• Records provided
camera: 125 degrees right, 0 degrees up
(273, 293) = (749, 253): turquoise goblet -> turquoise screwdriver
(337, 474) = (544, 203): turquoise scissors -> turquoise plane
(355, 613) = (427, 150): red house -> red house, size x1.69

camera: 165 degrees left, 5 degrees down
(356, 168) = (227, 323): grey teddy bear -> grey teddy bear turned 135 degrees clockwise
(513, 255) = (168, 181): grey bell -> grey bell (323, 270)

--

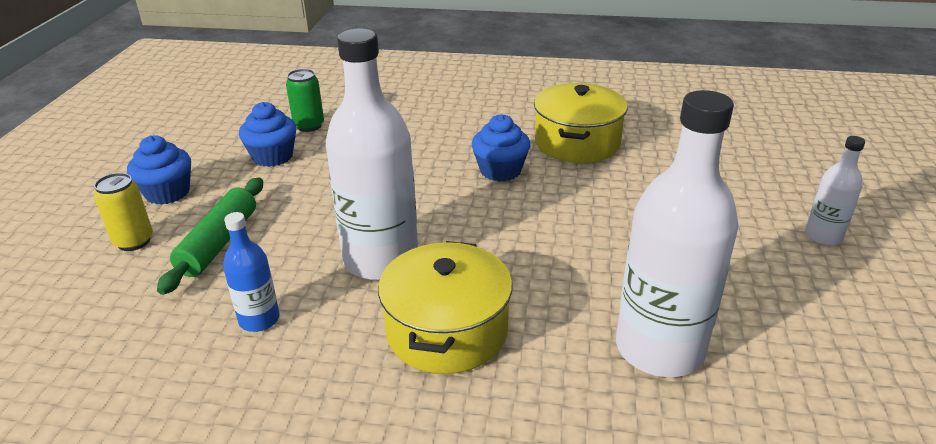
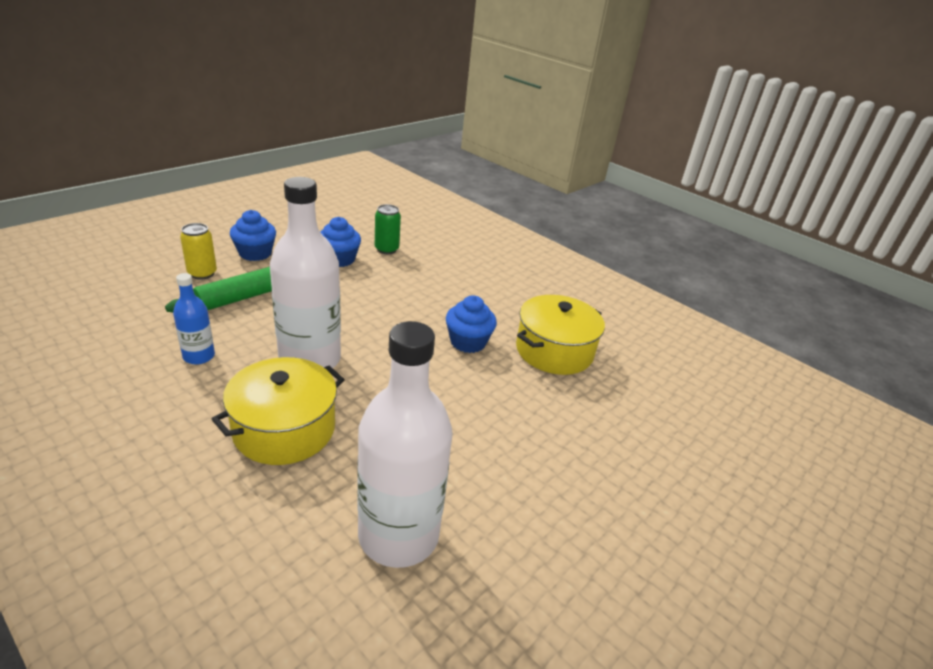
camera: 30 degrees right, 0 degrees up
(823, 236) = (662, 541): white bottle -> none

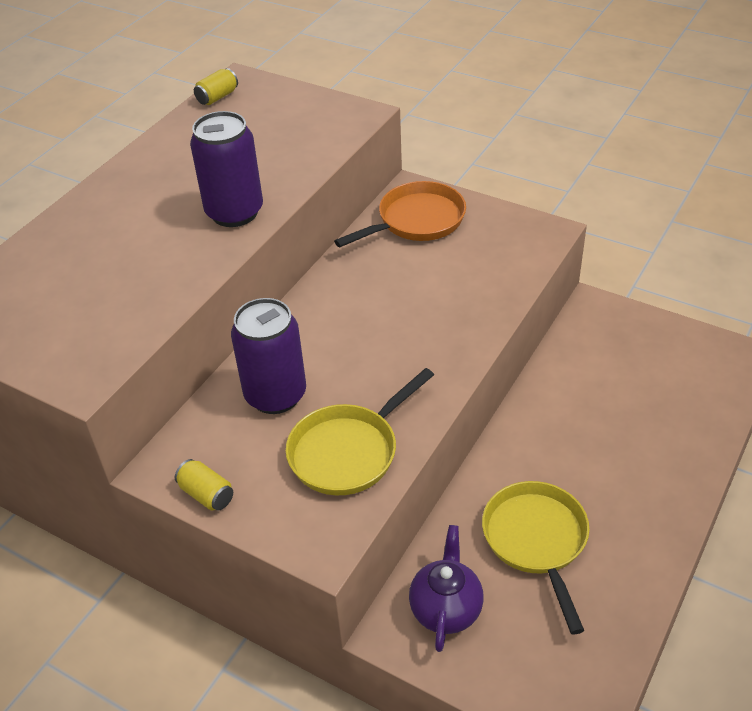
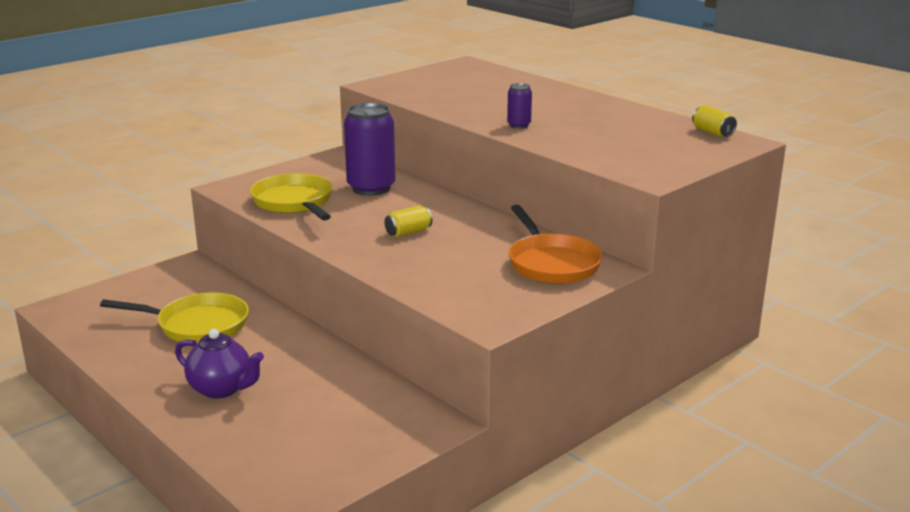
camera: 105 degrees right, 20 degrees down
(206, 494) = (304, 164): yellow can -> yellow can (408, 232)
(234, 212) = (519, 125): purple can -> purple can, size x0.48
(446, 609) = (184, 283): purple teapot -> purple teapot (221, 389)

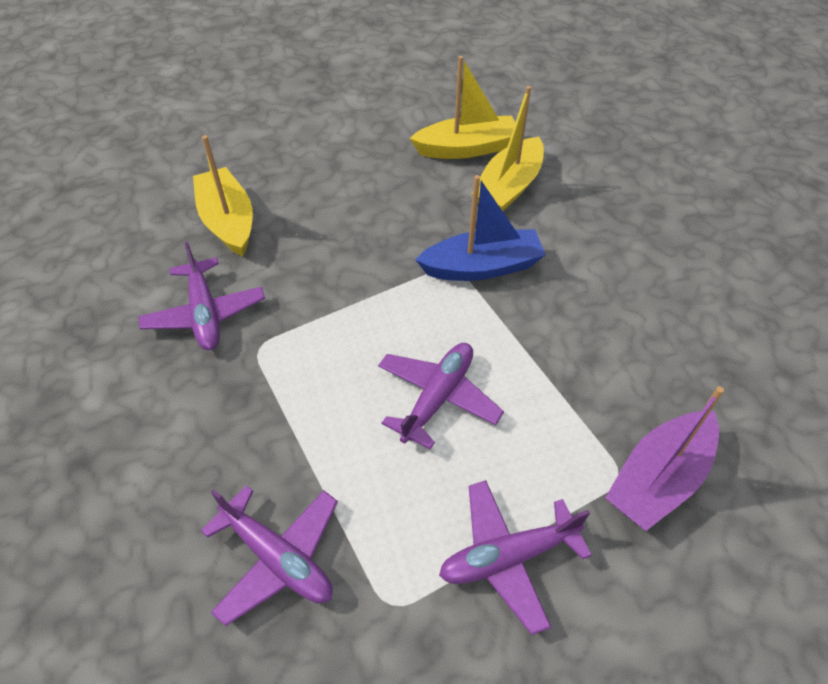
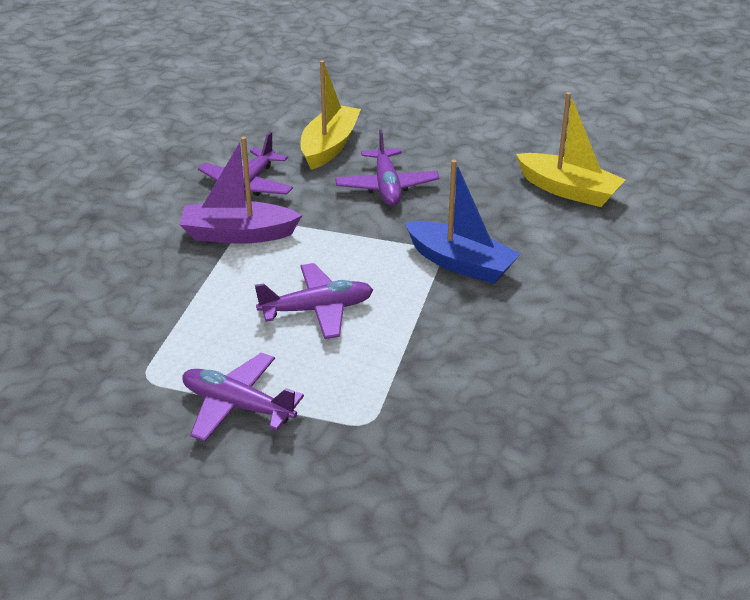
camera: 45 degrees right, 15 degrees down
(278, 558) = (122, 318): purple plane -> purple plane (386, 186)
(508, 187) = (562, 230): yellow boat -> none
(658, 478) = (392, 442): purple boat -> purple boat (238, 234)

...

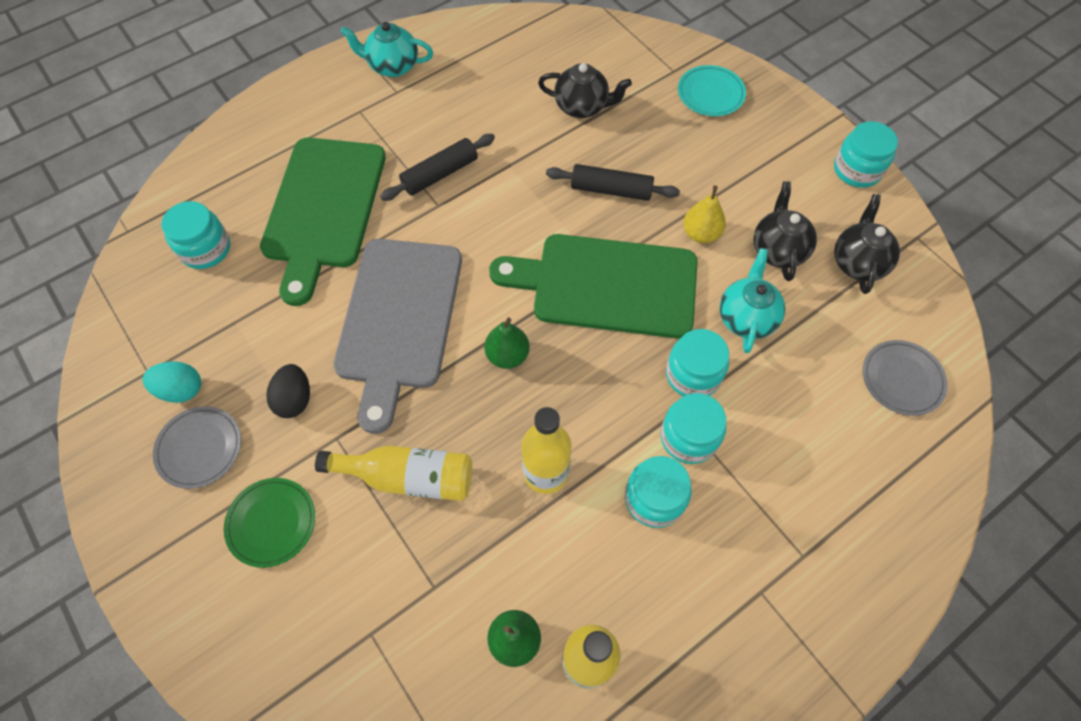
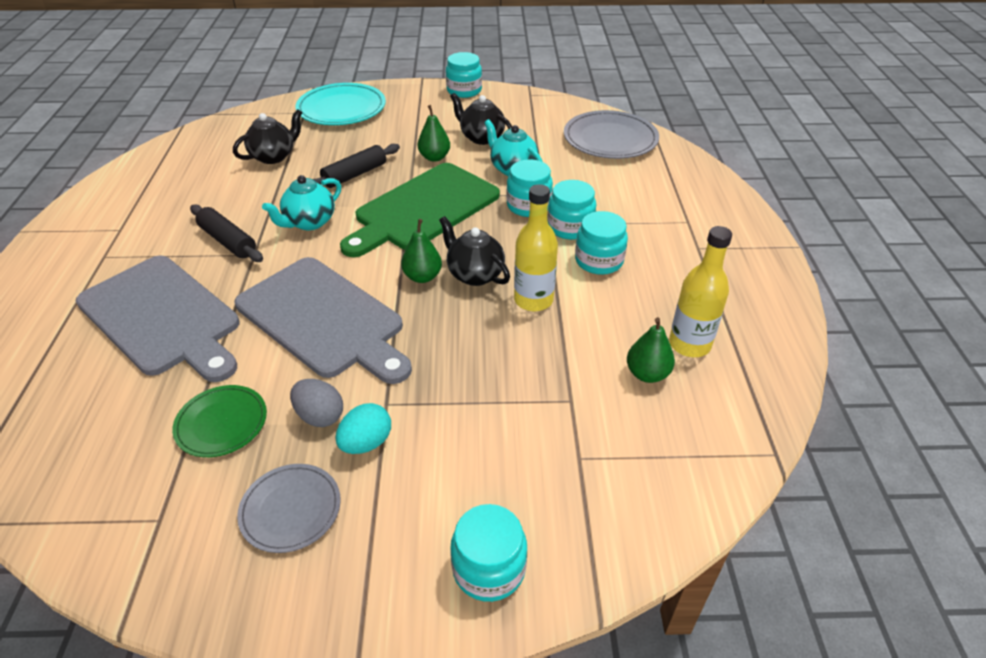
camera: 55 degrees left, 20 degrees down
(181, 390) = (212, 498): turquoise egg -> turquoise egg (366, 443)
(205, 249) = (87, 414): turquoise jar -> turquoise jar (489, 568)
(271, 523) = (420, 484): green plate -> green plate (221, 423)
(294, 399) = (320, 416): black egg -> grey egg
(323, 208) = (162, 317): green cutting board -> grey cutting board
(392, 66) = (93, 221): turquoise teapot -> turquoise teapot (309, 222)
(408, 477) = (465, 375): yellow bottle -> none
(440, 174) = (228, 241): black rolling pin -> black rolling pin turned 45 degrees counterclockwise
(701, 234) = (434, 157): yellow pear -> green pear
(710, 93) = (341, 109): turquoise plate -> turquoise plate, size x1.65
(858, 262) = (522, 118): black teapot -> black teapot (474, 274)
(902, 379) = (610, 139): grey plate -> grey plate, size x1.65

• Required action
Output the number of lines in the records above that contain the string "size", and no other text.

• Exercise answer
4